*Activity*
Take the lines below between the one holding "C1: 33nF (5V, GND) -> 330nF (5V, GND)" and the one holding "U1 pin SW: SIG17 -> SIG1", inclusive, and copy them exactly. Add nothing.

*Exercise inputs*
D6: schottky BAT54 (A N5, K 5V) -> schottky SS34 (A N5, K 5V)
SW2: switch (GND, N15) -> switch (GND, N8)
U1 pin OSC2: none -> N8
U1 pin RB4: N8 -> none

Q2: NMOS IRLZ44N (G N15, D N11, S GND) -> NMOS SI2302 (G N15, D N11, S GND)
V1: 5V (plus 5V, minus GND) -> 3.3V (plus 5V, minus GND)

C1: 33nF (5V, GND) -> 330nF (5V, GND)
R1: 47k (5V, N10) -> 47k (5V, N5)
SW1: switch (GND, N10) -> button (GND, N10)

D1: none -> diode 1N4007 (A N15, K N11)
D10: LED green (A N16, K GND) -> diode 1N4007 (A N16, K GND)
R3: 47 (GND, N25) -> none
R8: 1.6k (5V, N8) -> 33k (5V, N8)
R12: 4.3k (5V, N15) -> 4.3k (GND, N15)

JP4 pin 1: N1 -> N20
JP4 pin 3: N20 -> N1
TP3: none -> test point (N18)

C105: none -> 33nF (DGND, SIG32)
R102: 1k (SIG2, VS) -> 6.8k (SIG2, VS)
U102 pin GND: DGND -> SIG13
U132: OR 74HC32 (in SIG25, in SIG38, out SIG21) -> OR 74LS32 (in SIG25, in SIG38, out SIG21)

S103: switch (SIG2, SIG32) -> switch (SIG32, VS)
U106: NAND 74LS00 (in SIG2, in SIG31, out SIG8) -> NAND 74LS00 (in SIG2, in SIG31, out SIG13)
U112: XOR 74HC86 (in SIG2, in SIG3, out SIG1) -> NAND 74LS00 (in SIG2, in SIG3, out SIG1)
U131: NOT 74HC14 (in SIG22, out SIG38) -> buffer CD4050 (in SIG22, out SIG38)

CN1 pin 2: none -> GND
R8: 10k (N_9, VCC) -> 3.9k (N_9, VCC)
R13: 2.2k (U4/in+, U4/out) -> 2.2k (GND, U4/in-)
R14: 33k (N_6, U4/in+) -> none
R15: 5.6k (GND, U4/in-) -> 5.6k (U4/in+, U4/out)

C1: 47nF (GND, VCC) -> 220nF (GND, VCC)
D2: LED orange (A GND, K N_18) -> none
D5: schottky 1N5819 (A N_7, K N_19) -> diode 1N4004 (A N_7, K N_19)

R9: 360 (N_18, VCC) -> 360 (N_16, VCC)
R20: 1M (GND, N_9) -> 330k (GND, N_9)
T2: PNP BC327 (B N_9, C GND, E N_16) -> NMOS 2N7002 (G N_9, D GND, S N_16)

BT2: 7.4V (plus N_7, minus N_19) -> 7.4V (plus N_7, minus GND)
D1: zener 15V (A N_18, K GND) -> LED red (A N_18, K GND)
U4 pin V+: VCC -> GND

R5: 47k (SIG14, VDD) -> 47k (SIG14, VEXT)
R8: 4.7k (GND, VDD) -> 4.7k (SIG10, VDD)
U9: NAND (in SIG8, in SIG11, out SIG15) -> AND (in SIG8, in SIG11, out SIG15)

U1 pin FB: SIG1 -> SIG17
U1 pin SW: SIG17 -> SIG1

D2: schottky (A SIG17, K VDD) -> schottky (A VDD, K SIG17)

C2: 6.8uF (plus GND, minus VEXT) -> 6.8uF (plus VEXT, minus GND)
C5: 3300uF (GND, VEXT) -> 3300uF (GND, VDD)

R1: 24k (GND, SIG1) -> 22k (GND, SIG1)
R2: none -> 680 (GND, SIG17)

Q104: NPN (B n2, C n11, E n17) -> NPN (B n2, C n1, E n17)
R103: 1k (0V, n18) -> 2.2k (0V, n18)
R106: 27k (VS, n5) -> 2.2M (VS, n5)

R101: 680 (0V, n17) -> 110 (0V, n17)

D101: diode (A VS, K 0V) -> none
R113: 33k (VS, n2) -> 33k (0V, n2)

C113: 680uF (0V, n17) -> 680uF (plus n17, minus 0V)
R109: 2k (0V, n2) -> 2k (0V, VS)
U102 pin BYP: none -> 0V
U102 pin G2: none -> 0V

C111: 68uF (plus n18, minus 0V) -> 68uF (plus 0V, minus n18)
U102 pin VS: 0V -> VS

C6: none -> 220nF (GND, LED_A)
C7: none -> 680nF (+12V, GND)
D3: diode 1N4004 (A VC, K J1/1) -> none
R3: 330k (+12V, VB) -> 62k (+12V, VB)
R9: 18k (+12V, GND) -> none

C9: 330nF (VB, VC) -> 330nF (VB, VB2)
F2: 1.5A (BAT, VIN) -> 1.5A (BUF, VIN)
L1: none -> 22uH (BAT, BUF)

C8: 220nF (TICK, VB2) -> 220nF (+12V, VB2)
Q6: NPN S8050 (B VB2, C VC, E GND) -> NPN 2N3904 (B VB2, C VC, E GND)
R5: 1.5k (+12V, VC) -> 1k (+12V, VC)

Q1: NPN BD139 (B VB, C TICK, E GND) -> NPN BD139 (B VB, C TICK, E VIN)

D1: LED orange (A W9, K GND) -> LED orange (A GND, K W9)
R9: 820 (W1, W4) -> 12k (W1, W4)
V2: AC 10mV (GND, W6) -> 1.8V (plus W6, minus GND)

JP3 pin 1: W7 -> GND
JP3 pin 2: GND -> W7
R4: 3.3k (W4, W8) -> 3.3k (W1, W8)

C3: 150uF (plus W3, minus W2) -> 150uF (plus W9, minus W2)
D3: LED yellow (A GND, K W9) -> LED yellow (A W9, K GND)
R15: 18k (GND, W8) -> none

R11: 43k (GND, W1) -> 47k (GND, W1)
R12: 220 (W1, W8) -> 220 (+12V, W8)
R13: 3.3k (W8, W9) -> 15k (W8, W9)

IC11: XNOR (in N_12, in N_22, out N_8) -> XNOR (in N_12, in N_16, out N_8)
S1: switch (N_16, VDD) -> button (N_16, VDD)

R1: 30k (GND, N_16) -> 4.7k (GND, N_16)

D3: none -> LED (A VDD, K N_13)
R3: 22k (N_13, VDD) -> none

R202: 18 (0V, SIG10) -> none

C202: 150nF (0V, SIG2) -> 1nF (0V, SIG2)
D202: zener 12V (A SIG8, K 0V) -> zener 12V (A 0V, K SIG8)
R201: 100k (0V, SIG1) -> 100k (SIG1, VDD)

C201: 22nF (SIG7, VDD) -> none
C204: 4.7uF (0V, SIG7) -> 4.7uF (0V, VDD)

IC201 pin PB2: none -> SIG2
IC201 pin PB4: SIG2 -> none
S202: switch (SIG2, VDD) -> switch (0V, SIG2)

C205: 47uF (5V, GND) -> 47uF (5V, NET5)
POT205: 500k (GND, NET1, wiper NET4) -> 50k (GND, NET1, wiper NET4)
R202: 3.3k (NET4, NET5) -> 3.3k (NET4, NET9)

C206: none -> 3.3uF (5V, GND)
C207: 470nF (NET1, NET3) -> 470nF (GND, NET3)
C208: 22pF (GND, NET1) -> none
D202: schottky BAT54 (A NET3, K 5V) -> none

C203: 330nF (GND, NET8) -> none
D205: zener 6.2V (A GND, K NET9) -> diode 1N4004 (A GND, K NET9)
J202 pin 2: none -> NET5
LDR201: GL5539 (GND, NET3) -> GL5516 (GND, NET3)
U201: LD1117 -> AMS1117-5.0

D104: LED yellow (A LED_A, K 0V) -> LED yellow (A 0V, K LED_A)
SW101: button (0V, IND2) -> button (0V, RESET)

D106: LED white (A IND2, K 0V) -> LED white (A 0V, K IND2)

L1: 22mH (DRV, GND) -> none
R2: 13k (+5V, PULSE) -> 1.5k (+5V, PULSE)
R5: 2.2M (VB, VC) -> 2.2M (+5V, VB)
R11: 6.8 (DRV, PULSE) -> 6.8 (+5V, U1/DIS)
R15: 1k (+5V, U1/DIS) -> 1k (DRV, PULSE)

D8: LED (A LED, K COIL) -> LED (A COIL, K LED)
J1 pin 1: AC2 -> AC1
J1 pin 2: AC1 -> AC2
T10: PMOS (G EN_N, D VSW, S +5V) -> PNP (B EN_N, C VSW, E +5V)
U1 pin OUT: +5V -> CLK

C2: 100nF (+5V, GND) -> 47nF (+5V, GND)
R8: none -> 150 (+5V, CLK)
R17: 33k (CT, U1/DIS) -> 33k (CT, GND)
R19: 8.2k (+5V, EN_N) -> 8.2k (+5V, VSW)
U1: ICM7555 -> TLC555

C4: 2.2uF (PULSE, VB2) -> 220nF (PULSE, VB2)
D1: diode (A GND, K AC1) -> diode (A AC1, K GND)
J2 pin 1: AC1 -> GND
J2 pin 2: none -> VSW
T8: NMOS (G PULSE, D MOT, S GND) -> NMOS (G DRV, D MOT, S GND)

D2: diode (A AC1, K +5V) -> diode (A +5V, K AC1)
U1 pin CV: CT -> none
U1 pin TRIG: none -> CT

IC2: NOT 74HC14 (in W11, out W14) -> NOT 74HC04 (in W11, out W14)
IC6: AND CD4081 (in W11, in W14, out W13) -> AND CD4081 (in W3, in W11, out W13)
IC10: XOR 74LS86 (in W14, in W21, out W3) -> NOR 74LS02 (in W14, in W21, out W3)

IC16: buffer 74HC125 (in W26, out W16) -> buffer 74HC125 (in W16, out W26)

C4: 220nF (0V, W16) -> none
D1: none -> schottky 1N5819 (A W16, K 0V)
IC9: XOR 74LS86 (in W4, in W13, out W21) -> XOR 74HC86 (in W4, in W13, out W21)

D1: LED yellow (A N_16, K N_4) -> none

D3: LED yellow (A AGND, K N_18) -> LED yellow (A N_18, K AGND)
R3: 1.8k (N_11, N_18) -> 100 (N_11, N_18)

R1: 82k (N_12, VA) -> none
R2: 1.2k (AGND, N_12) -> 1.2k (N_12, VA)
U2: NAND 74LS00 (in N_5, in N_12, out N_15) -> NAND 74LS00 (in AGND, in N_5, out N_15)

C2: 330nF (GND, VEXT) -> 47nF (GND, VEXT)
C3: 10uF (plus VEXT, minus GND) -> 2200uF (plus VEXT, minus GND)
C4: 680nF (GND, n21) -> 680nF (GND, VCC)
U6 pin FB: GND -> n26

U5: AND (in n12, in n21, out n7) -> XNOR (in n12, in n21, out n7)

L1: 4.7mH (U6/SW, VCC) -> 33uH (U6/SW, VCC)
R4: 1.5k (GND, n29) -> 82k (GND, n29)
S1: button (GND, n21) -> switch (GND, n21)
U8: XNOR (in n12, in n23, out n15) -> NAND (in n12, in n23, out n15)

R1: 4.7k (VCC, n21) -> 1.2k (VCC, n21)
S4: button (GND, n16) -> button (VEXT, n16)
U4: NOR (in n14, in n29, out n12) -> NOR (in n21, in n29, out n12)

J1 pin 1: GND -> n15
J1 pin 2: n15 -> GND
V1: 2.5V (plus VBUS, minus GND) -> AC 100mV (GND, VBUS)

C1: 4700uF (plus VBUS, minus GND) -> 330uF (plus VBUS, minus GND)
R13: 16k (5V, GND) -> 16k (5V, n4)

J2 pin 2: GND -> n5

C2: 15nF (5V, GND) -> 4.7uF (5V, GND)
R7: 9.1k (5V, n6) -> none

*Reply to the exercise*
C1: 33nF (5V, GND) -> 330nF (5V, GND)
R1: 47k (5V, N10) -> 47k (5V, N5)
SW1: switch (GND, N10) -> button (GND, N10)

D1: none -> diode 1N4007 (A N15, K N11)
D10: LED green (A N16, K GND) -> diode 1N4007 (A N16, K GND)
R3: 47 (GND, N25) -> none
R8: 1.6k (5V, N8) -> 33k (5V, N8)
R12: 4.3k (5V, N15) -> 4.3k (GND, N15)

JP4 pin 1: N1 -> N20
JP4 pin 3: N20 -> N1
TP3: none -> test point (N18)

C105: none -> 33nF (DGND, SIG32)
R102: 1k (SIG2, VS) -> 6.8k (SIG2, VS)
U102 pin GND: DGND -> SIG13
U132: OR 74HC32 (in SIG25, in SIG38, out SIG21) -> OR 74LS32 (in SIG25, in SIG38, out SIG21)

S103: switch (SIG2, SIG32) -> switch (SIG32, VS)
U106: NAND 74LS00 (in SIG2, in SIG31, out SIG8) -> NAND 74LS00 (in SIG2, in SIG31, out SIG13)
U112: XOR 74HC86 (in SIG2, in SIG3, out SIG1) -> NAND 74LS00 (in SIG2, in SIG3, out SIG1)
U131: NOT 74HC14 (in SIG22, out SIG38) -> buffer CD4050 (in SIG22, out SIG38)

CN1 pin 2: none -> GND
R8: 10k (N_9, VCC) -> 3.9k (N_9, VCC)
R13: 2.2k (U4/in+, U4/out) -> 2.2k (GND, U4/in-)
R14: 33k (N_6, U4/in+) -> none
R15: 5.6k (GND, U4/in-) -> 5.6k (U4/in+, U4/out)

C1: 47nF (GND, VCC) -> 220nF (GND, VCC)
D2: LED orange (A GND, K N_18) -> none
D5: schottky 1N5819 (A N_7, K N_19) -> diode 1N4004 (A N_7, K N_19)

R9: 360 (N_18, VCC) -> 360 (N_16, VCC)
R20: 1M (GND, N_9) -> 330k (GND, N_9)
T2: PNP BC327 (B N_9, C GND, E N_16) -> NMOS 2N7002 (G N_9, D GND, S N_16)

BT2: 7.4V (plus N_7, minus N_19) -> 7.4V (plus N_7, minus GND)
D1: zener 15V (A N_18, K GND) -> LED red (A N_18, K GND)
U4 pin V+: VCC -> GND

R5: 47k (SIG14, VDD) -> 47k (SIG14, VEXT)
R8: 4.7k (GND, VDD) -> 4.7k (SIG10, VDD)
U9: NAND (in SIG8, in SIG11, out SIG15) -> AND (in SIG8, in SIG11, out SIG15)

U1 pin FB: SIG1 -> SIG17
U1 pin SW: SIG17 -> SIG1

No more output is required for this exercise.